DATA LISTING.

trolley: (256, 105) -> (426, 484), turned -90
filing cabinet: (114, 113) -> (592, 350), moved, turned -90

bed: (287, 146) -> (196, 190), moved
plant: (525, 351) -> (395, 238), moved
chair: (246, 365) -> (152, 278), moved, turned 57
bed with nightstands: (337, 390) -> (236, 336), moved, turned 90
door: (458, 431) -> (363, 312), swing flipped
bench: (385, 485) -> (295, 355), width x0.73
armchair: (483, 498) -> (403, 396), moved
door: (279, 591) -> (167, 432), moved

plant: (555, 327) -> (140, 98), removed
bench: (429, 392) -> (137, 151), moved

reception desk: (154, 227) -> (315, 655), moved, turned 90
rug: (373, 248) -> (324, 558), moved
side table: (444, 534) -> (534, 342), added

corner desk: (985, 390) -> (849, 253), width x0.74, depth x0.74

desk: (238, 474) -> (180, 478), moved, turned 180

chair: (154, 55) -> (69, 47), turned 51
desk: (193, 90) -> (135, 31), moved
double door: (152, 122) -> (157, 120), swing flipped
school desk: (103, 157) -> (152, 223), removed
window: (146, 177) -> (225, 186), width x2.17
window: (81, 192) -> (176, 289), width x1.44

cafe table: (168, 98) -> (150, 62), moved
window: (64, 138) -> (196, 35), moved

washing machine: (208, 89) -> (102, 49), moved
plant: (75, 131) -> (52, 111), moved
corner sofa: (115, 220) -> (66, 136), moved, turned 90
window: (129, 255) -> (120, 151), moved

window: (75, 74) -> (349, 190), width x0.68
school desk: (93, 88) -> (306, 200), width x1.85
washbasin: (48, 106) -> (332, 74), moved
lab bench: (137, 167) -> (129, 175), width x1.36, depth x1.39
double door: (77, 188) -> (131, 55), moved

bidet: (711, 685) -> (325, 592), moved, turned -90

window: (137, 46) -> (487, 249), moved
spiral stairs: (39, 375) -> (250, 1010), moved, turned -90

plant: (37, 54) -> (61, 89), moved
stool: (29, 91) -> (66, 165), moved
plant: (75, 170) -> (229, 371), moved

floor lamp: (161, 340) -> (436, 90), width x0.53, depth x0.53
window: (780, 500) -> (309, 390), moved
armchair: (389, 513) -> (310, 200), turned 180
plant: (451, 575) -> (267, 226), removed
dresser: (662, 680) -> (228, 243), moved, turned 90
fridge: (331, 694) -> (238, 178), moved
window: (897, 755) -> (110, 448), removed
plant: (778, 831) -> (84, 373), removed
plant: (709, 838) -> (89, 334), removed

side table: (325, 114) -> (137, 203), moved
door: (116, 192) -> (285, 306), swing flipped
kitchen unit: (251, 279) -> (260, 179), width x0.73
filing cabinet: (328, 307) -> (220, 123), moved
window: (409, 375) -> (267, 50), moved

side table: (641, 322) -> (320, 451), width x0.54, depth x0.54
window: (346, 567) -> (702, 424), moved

EXERCISE AIM. Working from the material above, restate word for word the lines between the line with "chair: (246, 365)" and the line with "plant: (778, 831) -> (84, 373), removed", both included, and only those.

FINISHED EXERCISE.
chair: (246, 365) -> (152, 278), moved, turned 57
bed with nightstands: (337, 390) -> (236, 336), moved, turned 90
door: (458, 431) -> (363, 312), swing flipped
bench: (385, 485) -> (295, 355), width x0.73
armchair: (483, 498) -> (403, 396), moved
door: (279, 591) -> (167, 432), moved

plant: (555, 327) -> (140, 98), removed
bench: (429, 392) -> (137, 151), moved

reception desk: (154, 227) -> (315, 655), moved, turned 90
rug: (373, 248) -> (324, 558), moved
side table: (444, 534) -> (534, 342), added

corner desk: (985, 390) -> (849, 253), width x0.74, depth x0.74

desk: (238, 474) -> (180, 478), moved, turned 180

chair: (154, 55) -> (69, 47), turned 51
desk: (193, 90) -> (135, 31), moved
double door: (152, 122) -> (157, 120), swing flipped
school desk: (103, 157) -> (152, 223), removed
window: (146, 177) -> (225, 186), width x2.17
window: (81, 192) -> (176, 289), width x1.44

cafe table: (168, 98) -> (150, 62), moved
window: (64, 138) -> (196, 35), moved

washing machine: (208, 89) -> (102, 49), moved
plant: (75, 131) -> (52, 111), moved
corner sofa: (115, 220) -> (66, 136), moved, turned 90
window: (129, 255) -> (120, 151), moved

window: (75, 74) -> (349, 190), width x0.68
school desk: (93, 88) -> (306, 200), width x1.85
washbasin: (48, 106) -> (332, 74), moved
lab bench: (137, 167) -> (129, 175), width x1.36, depth x1.39
double door: (77, 188) -> (131, 55), moved

bidet: (711, 685) -> (325, 592), moved, turned -90

window: (137, 46) -> (487, 249), moved
spiral stairs: (39, 375) -> (250, 1010), moved, turned -90

plant: (37, 54) -> (61, 89), moved
stool: (29, 91) -> (66, 165), moved
plant: (75, 170) -> (229, 371), moved

floor lamp: (161, 340) -> (436, 90), width x0.53, depth x0.53
window: (780, 500) -> (309, 390), moved
armchair: (389, 513) -> (310, 200), turned 180
plant: (451, 575) -> (267, 226), removed
dresser: (662, 680) -> (228, 243), moved, turned 90
fridge: (331, 694) -> (238, 178), moved
window: (897, 755) -> (110, 448), removed
plant: (778, 831) -> (84, 373), removed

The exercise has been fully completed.